What the task requires: When a line of the listing below has the string "repainted" in it, copy that line.

++++ Study material ++++

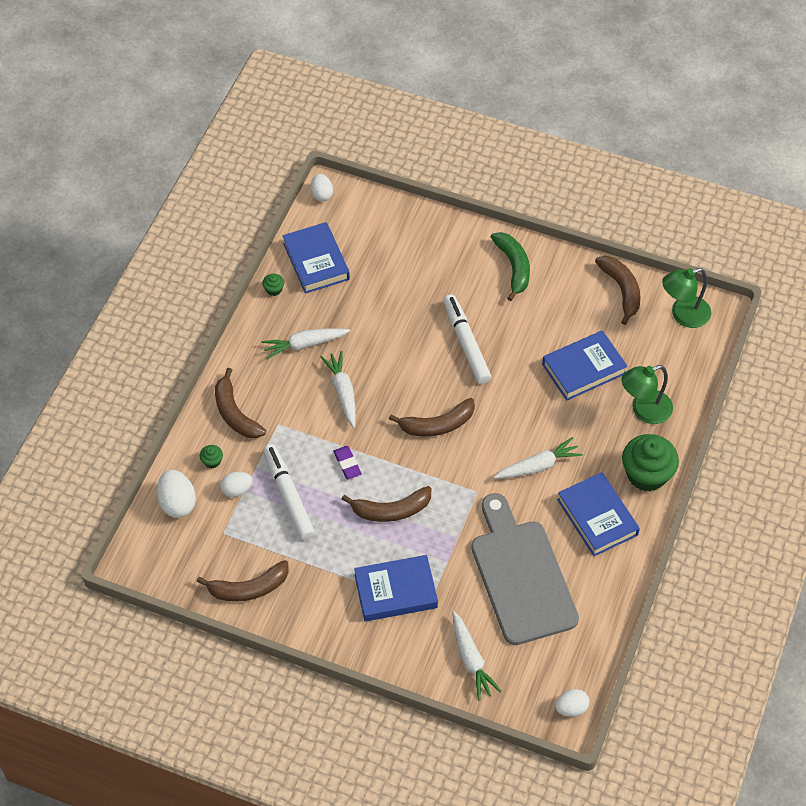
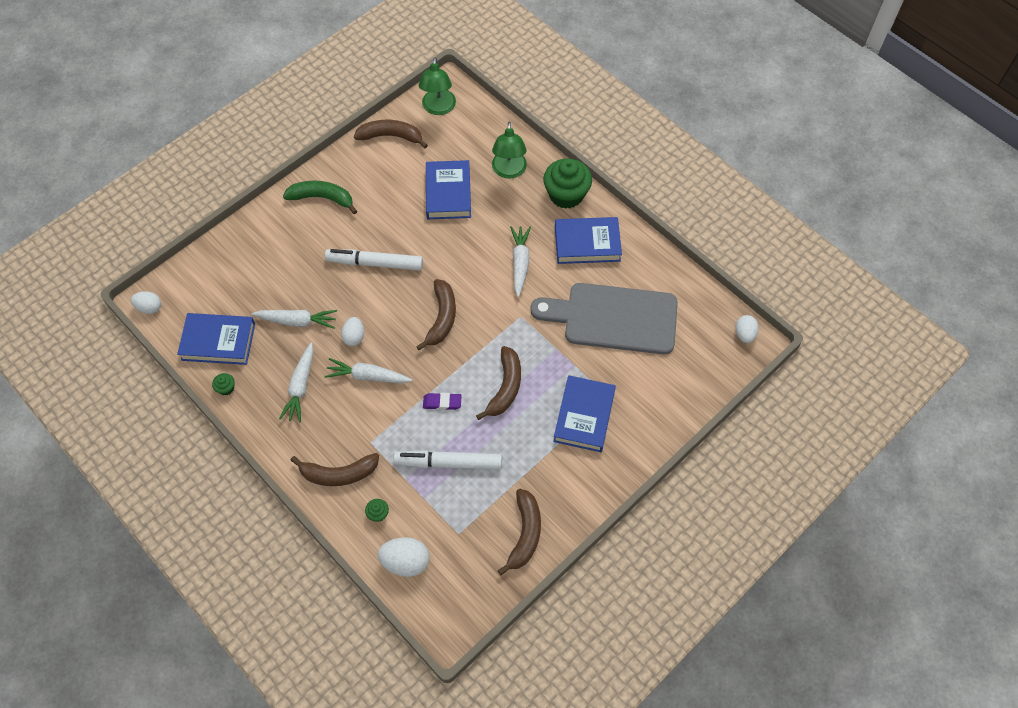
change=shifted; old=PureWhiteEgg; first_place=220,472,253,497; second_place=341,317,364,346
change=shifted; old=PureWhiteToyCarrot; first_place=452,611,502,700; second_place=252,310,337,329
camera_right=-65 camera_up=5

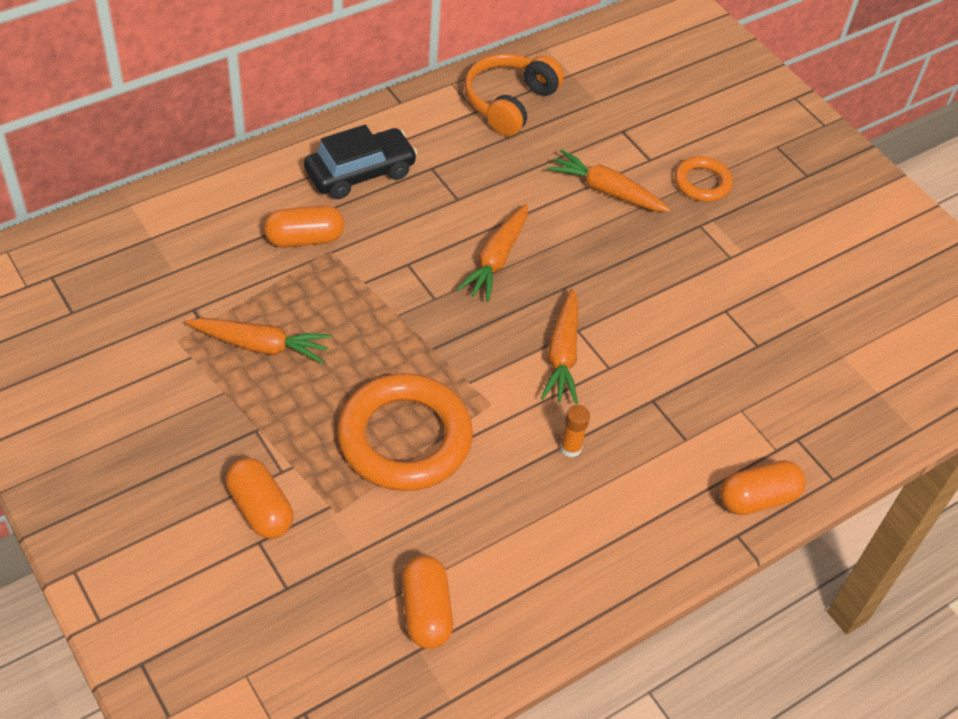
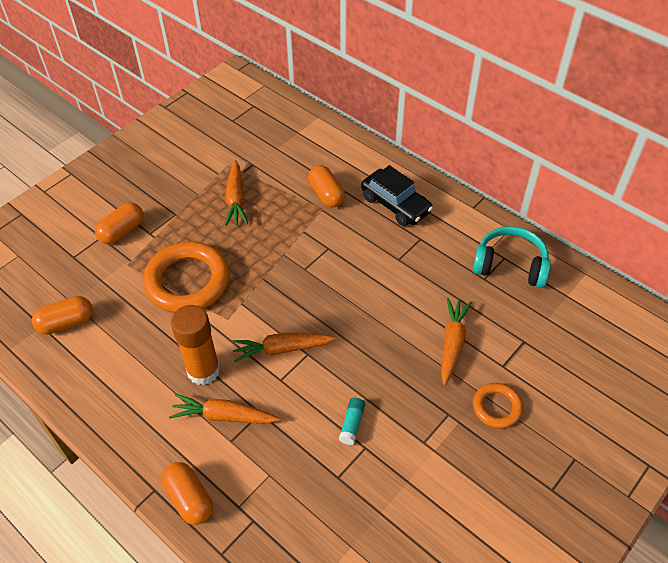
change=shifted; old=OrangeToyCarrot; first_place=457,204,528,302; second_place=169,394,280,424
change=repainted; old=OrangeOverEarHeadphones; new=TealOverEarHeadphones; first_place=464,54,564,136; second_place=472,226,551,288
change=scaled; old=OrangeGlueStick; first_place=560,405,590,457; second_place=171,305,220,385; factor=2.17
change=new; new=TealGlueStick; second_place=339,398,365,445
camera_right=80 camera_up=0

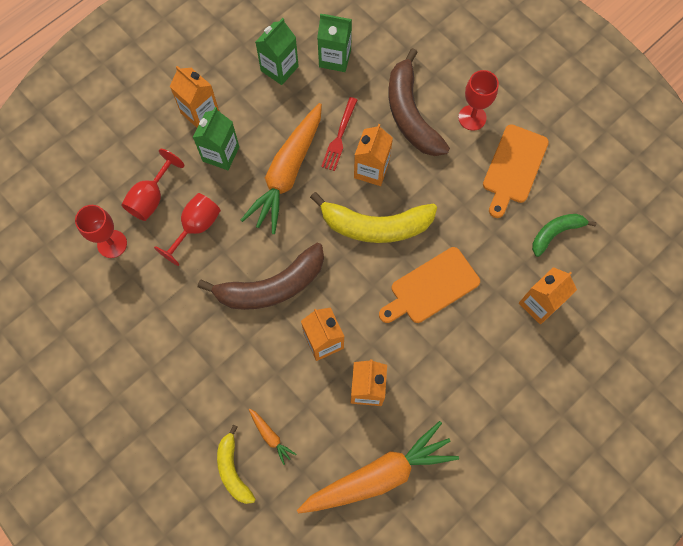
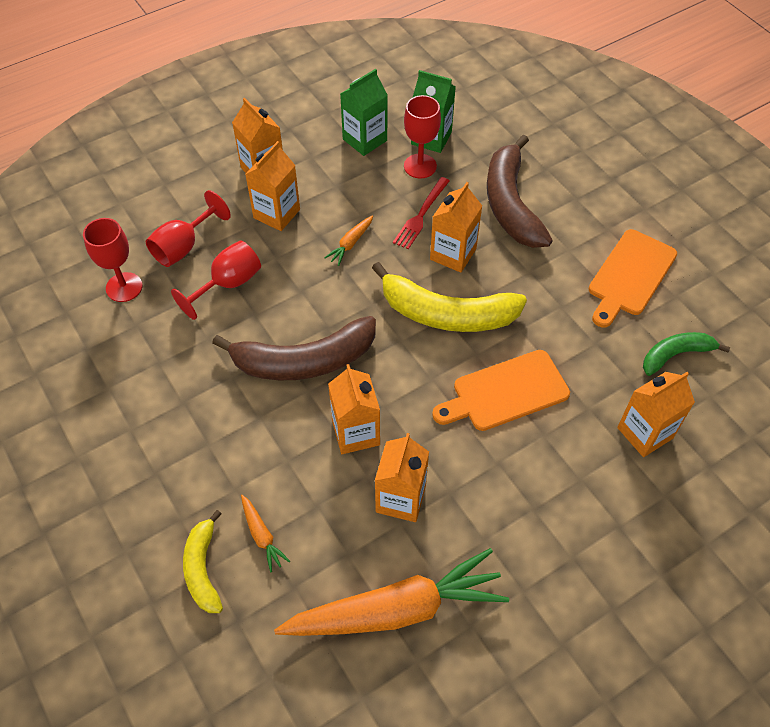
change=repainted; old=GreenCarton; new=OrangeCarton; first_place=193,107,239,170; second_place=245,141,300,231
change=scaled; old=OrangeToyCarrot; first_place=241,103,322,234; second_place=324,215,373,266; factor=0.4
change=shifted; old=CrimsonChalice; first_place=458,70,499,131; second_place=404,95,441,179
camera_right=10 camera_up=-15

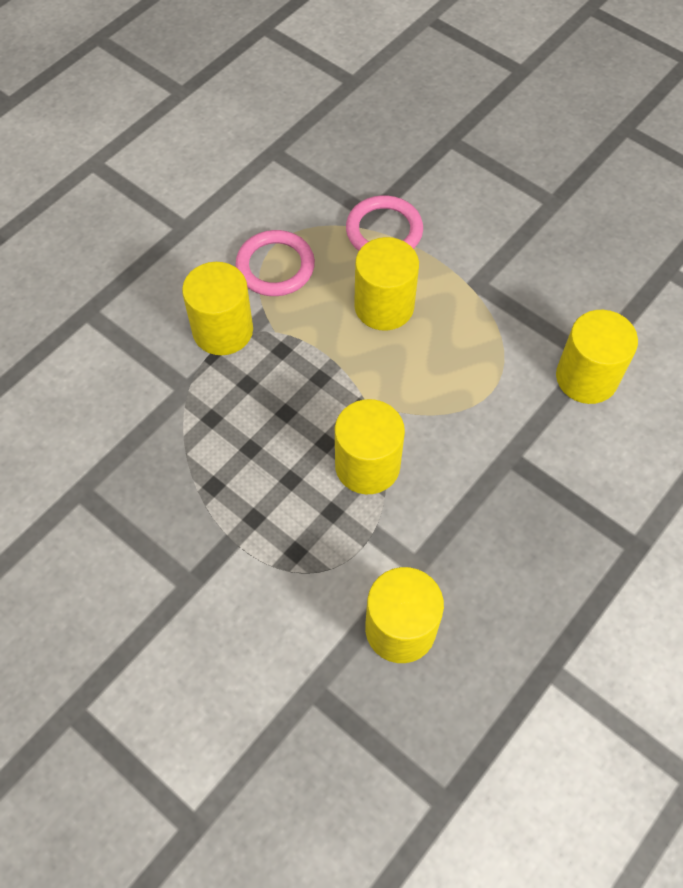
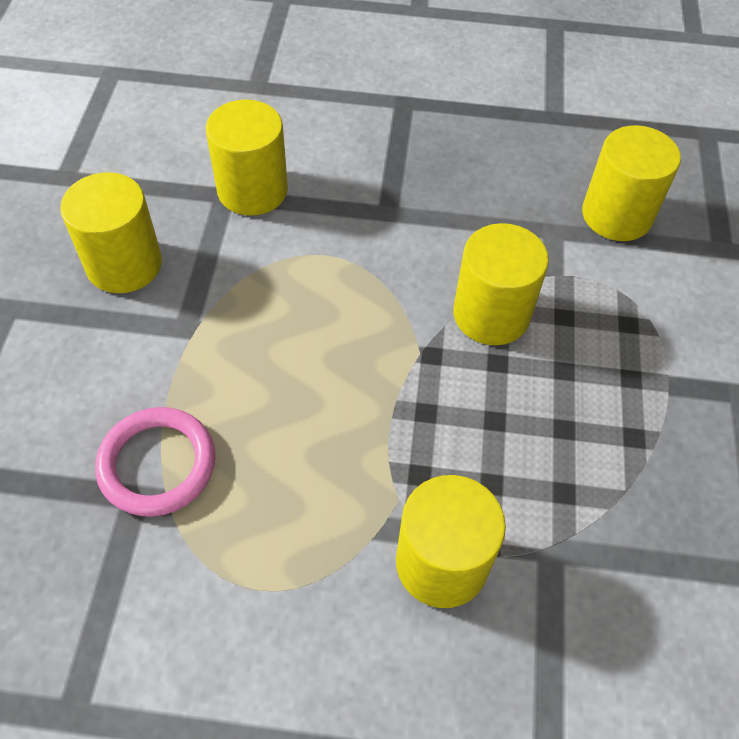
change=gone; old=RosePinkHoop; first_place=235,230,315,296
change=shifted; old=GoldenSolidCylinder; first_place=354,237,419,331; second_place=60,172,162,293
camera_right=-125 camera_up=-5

++++

Output for this exercise:
change=repainted; old=OrangeOverEarHeadphones; new=TealOverEarHeadphones; first_place=464,54,564,136; second_place=472,226,551,288
change=repainted; old=GreenCarton; new=OrangeCarton; first_place=193,107,239,170; second_place=245,141,300,231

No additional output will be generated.